**Records from a data collection**:
## START

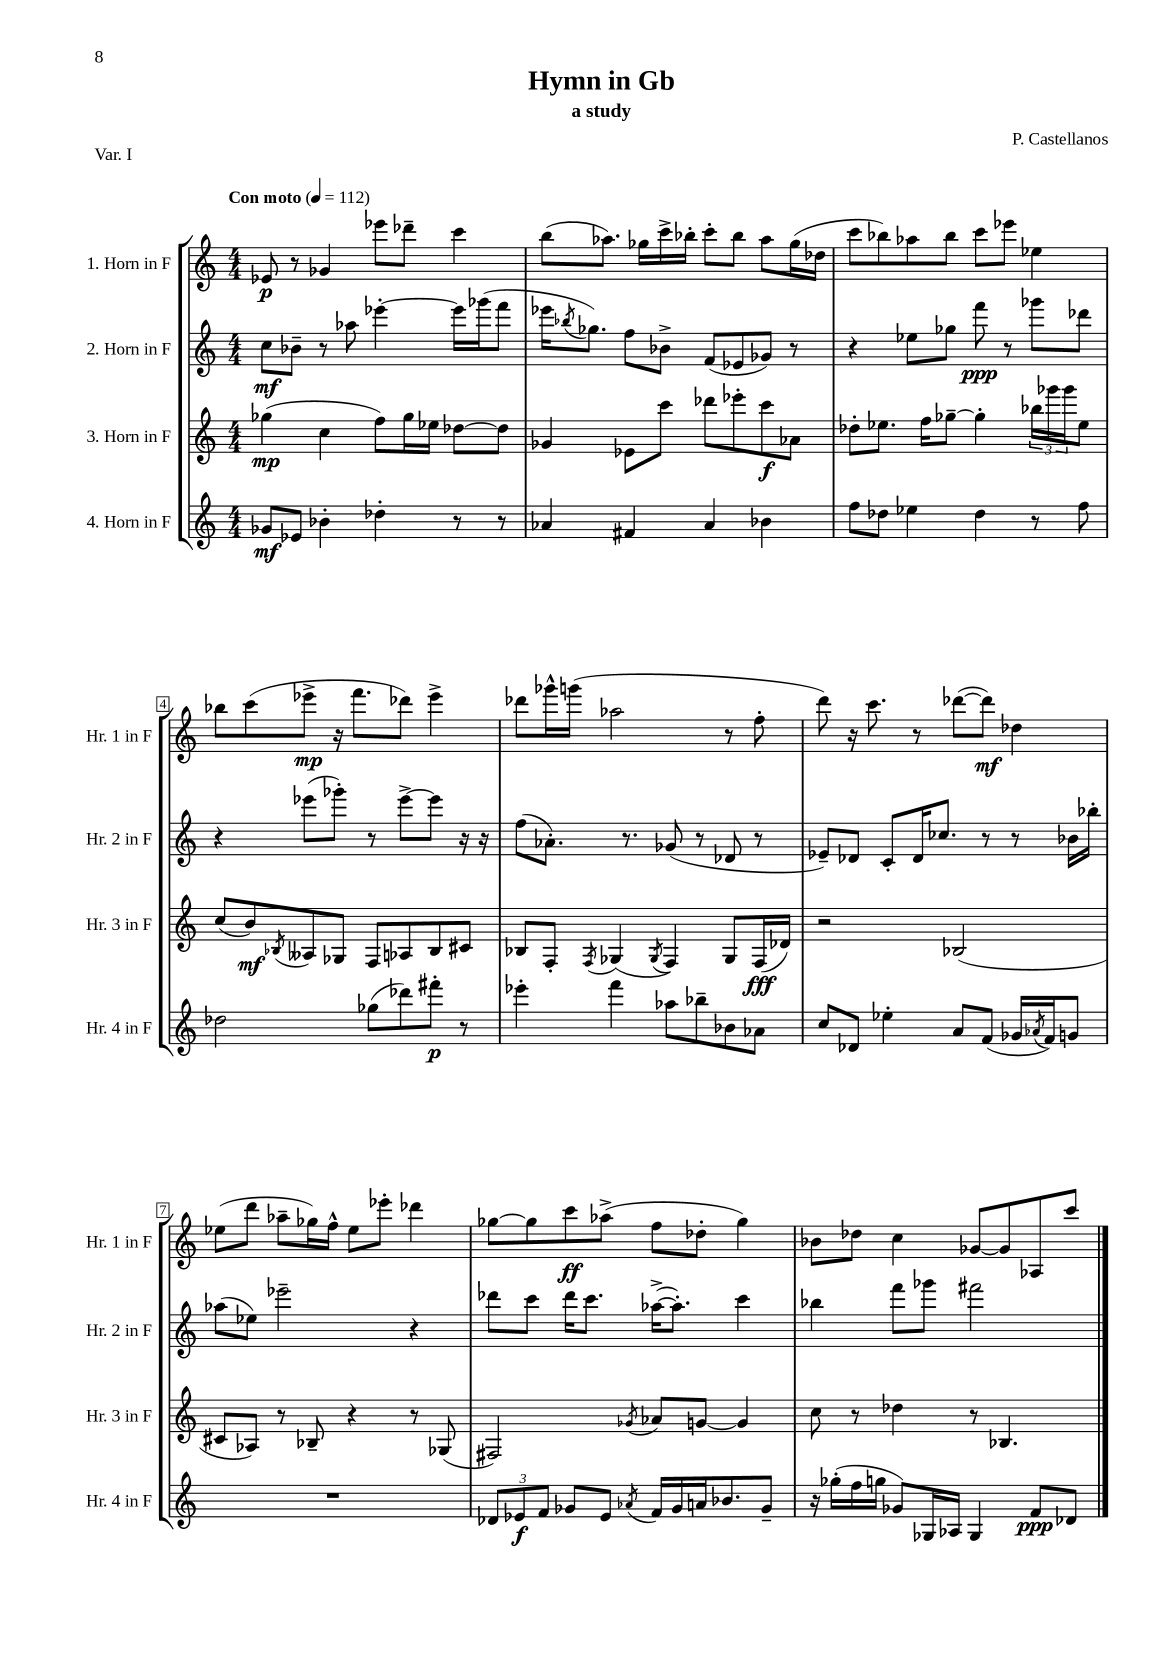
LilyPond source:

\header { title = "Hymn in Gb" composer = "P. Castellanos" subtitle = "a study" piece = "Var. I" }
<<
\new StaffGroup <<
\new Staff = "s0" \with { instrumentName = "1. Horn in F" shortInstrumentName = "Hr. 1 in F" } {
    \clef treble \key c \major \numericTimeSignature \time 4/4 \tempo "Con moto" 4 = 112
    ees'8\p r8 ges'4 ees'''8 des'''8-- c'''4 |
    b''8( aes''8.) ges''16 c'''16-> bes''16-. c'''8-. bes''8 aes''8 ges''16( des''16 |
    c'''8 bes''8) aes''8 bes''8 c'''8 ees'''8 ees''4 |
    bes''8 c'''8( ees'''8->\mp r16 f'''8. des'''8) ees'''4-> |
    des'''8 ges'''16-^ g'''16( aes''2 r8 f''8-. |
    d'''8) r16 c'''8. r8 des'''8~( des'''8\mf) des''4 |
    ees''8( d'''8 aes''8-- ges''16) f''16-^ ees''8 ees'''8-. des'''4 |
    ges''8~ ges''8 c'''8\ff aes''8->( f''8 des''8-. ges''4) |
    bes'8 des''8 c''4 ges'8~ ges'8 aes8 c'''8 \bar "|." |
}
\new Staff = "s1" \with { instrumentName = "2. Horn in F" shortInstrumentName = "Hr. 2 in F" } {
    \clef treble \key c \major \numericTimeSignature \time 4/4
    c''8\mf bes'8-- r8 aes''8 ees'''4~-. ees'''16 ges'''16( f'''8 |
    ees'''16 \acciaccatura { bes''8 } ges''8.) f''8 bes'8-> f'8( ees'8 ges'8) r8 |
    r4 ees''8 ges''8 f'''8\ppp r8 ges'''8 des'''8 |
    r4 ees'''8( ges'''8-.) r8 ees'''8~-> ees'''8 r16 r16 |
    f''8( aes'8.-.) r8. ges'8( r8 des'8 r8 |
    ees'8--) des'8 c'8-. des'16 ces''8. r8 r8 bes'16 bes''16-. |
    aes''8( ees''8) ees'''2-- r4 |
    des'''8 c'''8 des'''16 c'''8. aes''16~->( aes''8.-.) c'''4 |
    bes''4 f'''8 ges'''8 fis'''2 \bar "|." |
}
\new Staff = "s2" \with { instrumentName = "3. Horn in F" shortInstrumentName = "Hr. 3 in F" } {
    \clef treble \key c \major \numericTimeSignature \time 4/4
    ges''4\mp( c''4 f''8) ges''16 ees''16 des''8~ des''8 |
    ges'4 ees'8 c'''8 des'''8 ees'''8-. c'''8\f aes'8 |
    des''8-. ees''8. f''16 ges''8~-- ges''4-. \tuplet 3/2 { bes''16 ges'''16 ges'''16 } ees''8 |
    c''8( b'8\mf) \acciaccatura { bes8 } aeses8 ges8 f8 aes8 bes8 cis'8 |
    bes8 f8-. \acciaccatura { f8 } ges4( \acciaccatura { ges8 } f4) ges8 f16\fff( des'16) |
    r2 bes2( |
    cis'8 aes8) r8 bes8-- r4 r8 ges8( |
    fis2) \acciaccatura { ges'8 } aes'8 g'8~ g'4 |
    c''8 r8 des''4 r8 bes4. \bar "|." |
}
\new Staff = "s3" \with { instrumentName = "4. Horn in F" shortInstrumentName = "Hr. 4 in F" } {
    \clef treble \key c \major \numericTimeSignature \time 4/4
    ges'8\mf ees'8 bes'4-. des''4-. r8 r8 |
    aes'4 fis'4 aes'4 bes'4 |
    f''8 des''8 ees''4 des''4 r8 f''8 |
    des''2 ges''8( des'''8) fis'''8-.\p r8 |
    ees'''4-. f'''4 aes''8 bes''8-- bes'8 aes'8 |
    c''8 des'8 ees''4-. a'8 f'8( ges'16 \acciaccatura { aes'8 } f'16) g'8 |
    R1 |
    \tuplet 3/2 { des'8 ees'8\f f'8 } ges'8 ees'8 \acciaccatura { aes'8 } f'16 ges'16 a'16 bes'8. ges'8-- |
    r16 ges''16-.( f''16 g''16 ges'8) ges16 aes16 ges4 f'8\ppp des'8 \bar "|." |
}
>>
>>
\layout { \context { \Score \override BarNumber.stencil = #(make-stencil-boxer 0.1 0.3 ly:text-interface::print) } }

## END

**WORK TO COMPLETE**:
Show every line of the records that contains the string "with". Case counts.

**EXERCISE OUTPUT**:
\new Staff = "s0" \with { instrumentName = "1. Horn in F" shortInstrumentName = "Hr. 1 in F" } {
\new Staff = "s1" \with { instrumentName = "2. Horn in F" shortInstrumentName = "Hr. 2 in F" } {
\new Staff = "s2" \with { instrumentName = "3. Horn in F" shortInstrumentName = "Hr. 3 in F" } {
\new Staff = "s3" \with { instrumentName = "4. Horn in F" shortInstrumentName = "Hr. 4 in F" } {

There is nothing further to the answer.